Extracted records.
--- START ---
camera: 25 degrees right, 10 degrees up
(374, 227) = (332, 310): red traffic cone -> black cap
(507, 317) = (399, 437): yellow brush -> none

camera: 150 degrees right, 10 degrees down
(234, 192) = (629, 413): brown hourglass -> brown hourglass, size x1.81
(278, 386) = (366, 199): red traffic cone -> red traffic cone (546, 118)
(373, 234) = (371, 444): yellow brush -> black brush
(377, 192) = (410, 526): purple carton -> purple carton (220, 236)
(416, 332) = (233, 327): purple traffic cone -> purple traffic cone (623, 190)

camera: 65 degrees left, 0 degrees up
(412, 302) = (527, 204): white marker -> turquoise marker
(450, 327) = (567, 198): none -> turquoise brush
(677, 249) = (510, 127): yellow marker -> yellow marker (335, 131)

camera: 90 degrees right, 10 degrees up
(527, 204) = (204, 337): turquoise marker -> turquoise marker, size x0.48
--- END ---
--- START ---
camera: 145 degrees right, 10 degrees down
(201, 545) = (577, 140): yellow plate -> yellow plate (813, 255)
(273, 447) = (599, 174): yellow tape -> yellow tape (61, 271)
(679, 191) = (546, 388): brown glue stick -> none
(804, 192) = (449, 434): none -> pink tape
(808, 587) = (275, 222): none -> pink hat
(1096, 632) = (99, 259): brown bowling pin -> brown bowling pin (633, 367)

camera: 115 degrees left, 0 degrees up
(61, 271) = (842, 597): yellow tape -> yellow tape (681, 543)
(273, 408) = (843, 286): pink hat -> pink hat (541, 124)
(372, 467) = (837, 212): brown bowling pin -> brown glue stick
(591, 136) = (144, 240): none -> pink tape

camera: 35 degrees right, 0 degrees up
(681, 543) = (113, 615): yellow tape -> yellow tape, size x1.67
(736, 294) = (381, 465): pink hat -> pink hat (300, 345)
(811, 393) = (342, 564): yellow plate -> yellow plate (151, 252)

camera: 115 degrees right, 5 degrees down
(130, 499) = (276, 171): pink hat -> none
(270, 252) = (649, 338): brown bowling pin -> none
--- END ---
ACTION ITEM.
Scan the records above for the lines holding "camera: 115 degrees right, 5 degrees down" and "(270, 252) = (649, 338): brown". Transcribe those two and every line between them word for word, and no others.

SOLUTION FOR THIS PROBLEM.
camera: 115 degrees right, 5 degrees down
(130, 499) = (276, 171): pink hat -> none
(270, 252) = (649, 338): brown bowling pin -> none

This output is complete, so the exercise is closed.